- Prompt: Look below for the line containing "blue carton: 1 -> 3". Reproduce it and every line after it exactly, and nothing more.

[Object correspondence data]
··········

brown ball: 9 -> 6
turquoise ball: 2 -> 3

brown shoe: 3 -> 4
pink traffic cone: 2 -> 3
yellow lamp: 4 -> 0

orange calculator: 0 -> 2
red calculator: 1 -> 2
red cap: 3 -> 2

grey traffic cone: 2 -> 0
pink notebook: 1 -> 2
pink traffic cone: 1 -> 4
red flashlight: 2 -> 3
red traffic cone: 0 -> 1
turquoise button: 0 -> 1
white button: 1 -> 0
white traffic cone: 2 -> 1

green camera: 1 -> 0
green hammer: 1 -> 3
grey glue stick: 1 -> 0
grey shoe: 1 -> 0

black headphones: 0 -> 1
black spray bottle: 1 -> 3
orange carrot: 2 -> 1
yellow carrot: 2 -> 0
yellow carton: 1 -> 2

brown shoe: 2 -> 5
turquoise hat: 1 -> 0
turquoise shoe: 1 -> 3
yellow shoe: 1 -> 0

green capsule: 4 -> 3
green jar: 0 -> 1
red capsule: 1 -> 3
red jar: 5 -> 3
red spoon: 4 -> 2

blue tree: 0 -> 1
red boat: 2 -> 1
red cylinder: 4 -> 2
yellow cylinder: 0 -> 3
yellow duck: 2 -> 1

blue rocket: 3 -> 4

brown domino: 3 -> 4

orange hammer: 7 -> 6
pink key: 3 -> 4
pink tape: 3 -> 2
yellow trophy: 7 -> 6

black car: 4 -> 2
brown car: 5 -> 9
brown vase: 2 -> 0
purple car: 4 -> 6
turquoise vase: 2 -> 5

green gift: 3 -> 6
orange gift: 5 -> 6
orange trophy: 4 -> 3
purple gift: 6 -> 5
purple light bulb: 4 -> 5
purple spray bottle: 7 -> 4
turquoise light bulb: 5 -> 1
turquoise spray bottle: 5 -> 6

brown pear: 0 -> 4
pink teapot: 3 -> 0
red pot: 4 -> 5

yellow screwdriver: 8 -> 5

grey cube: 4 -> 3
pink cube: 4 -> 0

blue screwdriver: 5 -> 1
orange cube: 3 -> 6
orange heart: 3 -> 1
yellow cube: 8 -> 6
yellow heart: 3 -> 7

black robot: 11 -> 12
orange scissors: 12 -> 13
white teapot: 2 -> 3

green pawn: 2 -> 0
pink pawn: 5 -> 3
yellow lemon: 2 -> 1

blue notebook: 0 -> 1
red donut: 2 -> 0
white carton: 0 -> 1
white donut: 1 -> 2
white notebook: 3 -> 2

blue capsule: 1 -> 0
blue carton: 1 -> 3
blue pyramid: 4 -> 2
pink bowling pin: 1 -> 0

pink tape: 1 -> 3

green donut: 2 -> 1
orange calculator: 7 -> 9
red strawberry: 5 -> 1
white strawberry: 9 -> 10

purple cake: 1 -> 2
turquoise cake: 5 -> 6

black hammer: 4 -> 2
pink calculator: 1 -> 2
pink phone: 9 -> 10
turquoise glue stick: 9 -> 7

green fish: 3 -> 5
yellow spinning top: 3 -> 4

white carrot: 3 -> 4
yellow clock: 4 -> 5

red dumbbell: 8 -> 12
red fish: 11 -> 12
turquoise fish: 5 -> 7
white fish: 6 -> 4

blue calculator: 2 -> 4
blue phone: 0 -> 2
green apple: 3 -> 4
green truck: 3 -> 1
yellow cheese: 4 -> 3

··········

- Exercise result:
blue carton: 1 -> 3
blue pyramid: 4 -> 2
pink bowling pin: 1 -> 0

pink tape: 1 -> 3

green donut: 2 -> 1
orange calculator: 7 -> 9
red strawberry: 5 -> 1
white strawberry: 9 -> 10

purple cake: 1 -> 2
turquoise cake: 5 -> 6

black hammer: 4 -> 2
pink calculator: 1 -> 2
pink phone: 9 -> 10
turquoise glue stick: 9 -> 7

green fish: 3 -> 5
yellow spinning top: 3 -> 4

white carrot: 3 -> 4
yellow clock: 4 -> 5

red dumbbell: 8 -> 12
red fish: 11 -> 12
turquoise fish: 5 -> 7
white fish: 6 -> 4

blue calculator: 2 -> 4
blue phone: 0 -> 2
green apple: 3 -> 4
green truck: 3 -> 1
yellow cheese: 4 -> 3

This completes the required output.